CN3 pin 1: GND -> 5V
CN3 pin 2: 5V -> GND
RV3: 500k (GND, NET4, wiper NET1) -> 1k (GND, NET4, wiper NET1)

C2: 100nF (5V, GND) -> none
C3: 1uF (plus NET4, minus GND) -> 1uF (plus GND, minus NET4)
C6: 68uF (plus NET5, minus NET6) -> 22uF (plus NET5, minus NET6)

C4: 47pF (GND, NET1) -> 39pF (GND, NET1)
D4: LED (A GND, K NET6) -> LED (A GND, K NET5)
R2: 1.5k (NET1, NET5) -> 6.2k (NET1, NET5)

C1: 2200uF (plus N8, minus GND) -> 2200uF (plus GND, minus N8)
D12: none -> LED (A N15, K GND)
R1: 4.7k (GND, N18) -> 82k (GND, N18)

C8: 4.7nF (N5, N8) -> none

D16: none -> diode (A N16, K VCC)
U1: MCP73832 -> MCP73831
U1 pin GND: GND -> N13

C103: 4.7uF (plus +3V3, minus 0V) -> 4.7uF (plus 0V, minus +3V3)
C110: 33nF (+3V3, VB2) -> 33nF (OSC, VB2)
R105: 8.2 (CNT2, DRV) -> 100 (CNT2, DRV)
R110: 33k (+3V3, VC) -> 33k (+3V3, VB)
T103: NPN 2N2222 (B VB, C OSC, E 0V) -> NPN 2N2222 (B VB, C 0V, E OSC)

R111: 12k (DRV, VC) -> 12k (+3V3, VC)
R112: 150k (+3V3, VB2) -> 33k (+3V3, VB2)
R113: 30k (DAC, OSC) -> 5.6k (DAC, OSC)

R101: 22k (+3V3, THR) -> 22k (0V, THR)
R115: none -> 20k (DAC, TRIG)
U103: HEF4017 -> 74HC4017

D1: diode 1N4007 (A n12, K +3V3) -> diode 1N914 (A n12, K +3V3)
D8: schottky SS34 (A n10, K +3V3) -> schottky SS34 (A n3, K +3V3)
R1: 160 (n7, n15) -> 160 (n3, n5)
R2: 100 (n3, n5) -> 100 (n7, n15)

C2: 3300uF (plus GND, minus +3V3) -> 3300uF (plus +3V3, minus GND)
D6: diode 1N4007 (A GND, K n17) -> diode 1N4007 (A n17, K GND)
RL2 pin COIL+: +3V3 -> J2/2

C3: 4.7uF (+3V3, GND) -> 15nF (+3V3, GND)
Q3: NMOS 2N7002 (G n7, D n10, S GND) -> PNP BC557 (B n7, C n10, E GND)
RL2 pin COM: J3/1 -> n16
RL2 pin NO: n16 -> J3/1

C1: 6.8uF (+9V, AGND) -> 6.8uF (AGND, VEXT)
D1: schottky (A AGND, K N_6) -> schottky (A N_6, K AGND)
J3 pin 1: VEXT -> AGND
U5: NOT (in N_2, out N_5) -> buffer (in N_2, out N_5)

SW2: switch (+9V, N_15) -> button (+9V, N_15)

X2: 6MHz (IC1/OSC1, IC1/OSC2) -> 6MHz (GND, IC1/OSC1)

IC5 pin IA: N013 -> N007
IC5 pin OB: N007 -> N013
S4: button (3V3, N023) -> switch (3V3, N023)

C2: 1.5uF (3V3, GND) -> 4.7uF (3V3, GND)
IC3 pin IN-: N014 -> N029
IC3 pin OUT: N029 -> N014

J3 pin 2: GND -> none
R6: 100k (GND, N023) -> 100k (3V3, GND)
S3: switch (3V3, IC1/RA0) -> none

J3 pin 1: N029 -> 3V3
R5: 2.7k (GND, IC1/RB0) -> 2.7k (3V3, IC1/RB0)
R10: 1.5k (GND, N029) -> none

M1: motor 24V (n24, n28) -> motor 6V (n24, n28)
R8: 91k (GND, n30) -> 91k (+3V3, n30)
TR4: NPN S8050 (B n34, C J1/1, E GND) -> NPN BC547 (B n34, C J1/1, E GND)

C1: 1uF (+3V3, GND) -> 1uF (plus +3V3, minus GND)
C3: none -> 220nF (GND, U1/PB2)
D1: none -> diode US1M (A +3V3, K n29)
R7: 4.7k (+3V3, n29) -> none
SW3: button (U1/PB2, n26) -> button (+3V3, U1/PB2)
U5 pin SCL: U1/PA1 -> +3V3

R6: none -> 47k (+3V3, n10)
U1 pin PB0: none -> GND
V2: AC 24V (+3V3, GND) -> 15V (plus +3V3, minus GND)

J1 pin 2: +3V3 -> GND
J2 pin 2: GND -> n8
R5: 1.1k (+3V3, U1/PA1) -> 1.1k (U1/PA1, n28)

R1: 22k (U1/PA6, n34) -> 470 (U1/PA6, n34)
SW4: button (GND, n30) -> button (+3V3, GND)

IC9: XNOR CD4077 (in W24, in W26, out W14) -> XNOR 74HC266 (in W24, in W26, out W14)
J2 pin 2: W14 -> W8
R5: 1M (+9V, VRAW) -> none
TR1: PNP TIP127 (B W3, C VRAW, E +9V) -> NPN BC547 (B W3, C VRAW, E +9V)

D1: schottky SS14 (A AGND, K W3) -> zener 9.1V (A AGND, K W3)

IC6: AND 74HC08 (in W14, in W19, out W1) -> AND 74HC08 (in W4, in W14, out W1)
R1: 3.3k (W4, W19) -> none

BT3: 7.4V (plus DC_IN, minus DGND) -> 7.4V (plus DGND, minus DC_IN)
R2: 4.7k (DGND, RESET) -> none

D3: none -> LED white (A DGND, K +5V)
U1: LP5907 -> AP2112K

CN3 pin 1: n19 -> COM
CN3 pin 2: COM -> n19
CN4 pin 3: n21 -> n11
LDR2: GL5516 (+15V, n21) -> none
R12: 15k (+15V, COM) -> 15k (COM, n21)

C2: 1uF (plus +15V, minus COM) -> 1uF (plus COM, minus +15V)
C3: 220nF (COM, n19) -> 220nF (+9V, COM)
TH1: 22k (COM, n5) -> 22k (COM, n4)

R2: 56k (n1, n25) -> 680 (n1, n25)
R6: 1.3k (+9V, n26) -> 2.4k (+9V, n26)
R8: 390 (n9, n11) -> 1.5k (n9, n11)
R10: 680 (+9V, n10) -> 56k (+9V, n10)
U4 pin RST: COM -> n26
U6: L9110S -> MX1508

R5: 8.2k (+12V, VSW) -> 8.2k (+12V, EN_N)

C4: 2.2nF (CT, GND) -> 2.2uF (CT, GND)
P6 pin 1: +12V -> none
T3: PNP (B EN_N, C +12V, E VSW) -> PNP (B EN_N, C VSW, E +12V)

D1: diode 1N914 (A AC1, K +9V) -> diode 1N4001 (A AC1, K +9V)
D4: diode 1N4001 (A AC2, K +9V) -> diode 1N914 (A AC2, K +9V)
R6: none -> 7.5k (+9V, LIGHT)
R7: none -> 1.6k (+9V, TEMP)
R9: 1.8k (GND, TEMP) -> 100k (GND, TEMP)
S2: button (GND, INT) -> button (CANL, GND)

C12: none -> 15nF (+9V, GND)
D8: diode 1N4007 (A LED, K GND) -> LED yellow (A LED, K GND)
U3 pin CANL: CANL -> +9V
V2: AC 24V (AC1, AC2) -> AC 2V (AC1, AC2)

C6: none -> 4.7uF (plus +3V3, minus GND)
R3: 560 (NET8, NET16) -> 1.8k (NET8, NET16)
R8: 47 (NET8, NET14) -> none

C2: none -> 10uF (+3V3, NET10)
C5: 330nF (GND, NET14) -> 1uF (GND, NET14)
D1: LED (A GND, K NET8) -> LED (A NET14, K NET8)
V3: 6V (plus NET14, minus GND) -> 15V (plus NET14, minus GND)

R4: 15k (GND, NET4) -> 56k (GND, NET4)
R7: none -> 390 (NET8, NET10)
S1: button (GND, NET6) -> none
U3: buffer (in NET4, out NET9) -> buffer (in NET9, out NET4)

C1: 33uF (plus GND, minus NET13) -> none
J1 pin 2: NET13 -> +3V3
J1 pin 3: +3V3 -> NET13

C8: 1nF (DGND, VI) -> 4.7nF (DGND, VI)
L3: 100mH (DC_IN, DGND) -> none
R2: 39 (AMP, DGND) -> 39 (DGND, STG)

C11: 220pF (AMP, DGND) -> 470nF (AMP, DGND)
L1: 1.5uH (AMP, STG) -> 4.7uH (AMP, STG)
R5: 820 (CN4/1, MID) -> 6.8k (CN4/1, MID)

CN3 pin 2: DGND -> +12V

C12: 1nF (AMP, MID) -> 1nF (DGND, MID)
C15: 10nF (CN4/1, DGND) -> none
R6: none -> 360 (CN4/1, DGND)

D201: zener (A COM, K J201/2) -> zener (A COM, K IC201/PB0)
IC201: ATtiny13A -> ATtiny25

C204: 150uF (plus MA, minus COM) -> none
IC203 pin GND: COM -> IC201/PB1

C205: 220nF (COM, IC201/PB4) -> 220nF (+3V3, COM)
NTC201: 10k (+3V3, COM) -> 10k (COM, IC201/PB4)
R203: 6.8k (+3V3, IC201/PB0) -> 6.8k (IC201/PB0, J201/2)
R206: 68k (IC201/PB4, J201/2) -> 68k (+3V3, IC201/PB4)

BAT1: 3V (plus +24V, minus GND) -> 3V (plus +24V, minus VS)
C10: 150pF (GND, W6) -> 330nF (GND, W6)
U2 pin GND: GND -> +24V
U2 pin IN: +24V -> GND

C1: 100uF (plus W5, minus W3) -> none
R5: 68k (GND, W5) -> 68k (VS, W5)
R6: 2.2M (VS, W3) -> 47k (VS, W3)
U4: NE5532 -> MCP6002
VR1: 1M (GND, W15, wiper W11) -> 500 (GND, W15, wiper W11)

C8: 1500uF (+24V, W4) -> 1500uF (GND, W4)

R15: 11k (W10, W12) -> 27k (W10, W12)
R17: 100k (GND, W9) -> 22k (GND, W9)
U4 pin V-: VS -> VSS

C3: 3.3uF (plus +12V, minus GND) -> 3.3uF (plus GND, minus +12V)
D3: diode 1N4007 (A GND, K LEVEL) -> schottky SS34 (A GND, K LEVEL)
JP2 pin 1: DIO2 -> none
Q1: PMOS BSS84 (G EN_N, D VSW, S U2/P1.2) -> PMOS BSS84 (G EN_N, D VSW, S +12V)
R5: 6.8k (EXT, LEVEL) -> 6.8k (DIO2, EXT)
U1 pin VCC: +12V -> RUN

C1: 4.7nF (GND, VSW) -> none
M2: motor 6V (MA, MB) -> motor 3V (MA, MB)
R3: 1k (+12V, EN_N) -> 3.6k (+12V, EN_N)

..........

§ Task objective: Whenever the word "TEMP" appears in a line above, copy that line.

§ Answer section:
R7: none -> 1.6k (+9V, TEMP)
R9: 1.8k (GND, TEMP) -> 100k (GND, TEMP)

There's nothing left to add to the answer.